*** Opening of Exercise data ***

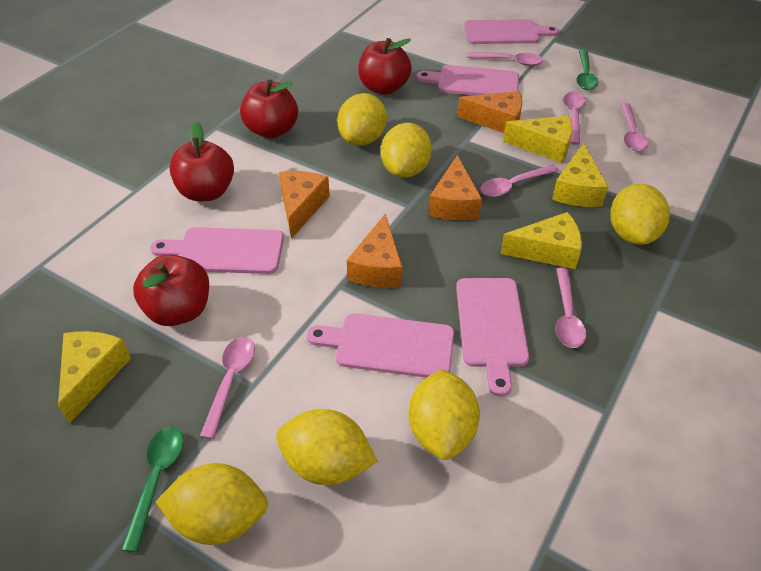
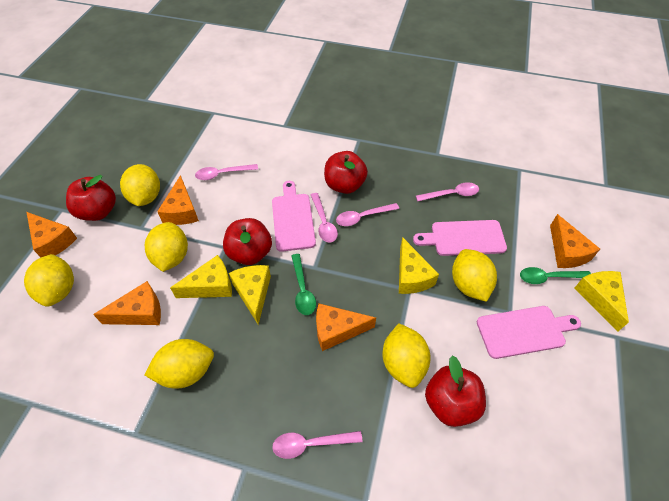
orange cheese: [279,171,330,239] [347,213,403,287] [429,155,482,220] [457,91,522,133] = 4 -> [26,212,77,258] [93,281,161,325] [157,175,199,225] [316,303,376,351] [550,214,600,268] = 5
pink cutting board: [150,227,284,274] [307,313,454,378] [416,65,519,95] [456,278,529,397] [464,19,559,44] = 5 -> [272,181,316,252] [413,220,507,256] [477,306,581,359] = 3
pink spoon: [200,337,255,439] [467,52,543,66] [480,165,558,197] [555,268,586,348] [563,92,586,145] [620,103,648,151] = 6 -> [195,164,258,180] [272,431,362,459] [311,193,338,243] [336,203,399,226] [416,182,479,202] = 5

*** Close of Exercise data ***
*** Opening of Exercise data ***

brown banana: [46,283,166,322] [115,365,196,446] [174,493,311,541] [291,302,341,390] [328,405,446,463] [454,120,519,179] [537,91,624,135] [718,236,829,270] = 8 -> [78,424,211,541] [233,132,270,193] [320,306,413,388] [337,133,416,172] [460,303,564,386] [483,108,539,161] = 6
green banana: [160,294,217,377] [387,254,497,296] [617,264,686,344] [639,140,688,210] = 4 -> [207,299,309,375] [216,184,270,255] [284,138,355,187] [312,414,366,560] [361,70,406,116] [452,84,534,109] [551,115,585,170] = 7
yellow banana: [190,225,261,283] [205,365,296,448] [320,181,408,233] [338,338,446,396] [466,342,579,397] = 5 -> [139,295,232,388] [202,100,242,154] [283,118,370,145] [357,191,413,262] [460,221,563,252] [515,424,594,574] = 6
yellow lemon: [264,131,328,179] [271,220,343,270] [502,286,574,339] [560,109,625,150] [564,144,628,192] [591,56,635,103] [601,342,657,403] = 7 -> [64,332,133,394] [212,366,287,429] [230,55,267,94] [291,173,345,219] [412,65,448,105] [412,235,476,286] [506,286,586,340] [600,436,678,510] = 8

*** Close of Exercise data ***
*** Opening of Exercise data ***

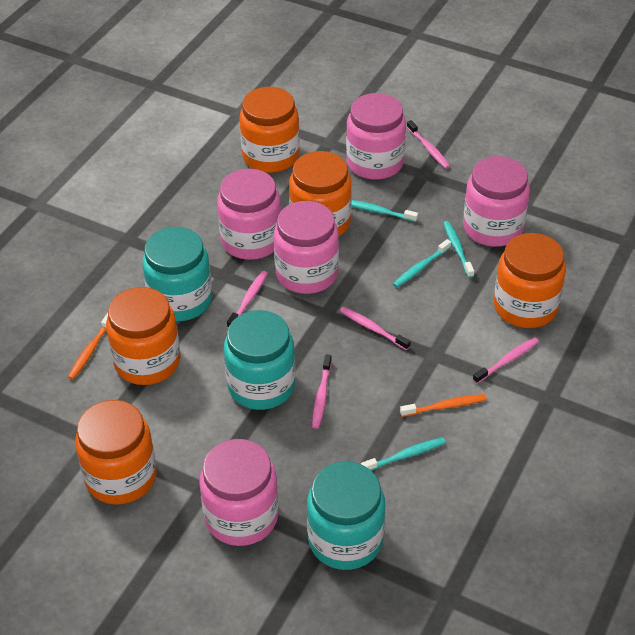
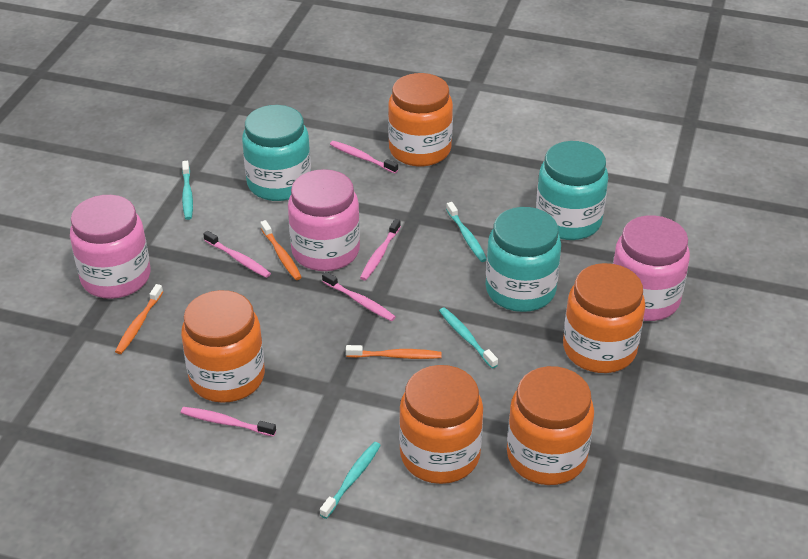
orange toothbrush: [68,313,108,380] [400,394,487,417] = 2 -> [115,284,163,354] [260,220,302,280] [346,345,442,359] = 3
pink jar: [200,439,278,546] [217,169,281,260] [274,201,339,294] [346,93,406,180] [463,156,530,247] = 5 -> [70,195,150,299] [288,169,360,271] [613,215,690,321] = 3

*** Close of Exercise data ***

▶ **Work order**: From the records above, pull every line that carries the word "banana".

▶ **Worked solution**:
brown banana: [46,283,166,322] [115,365,196,446] [174,493,311,541] [291,302,341,390] [328,405,446,463] [454,120,519,179] [537,91,624,135] [718,236,829,270] = 8 -> [78,424,211,541] [233,132,270,193] [320,306,413,388] [337,133,416,172] [460,303,564,386] [483,108,539,161] = 6
green banana: [160,294,217,377] [387,254,497,296] [617,264,686,344] [639,140,688,210] = 4 -> [207,299,309,375] [216,184,270,255] [284,138,355,187] [312,414,366,560] [361,70,406,116] [452,84,534,109] [551,115,585,170] = 7
yellow banana: [190,225,261,283] [205,365,296,448] [320,181,408,233] [338,338,446,396] [466,342,579,397] = 5 -> [139,295,232,388] [202,100,242,154] [283,118,370,145] [357,191,413,262] [460,221,563,252] [515,424,594,574] = 6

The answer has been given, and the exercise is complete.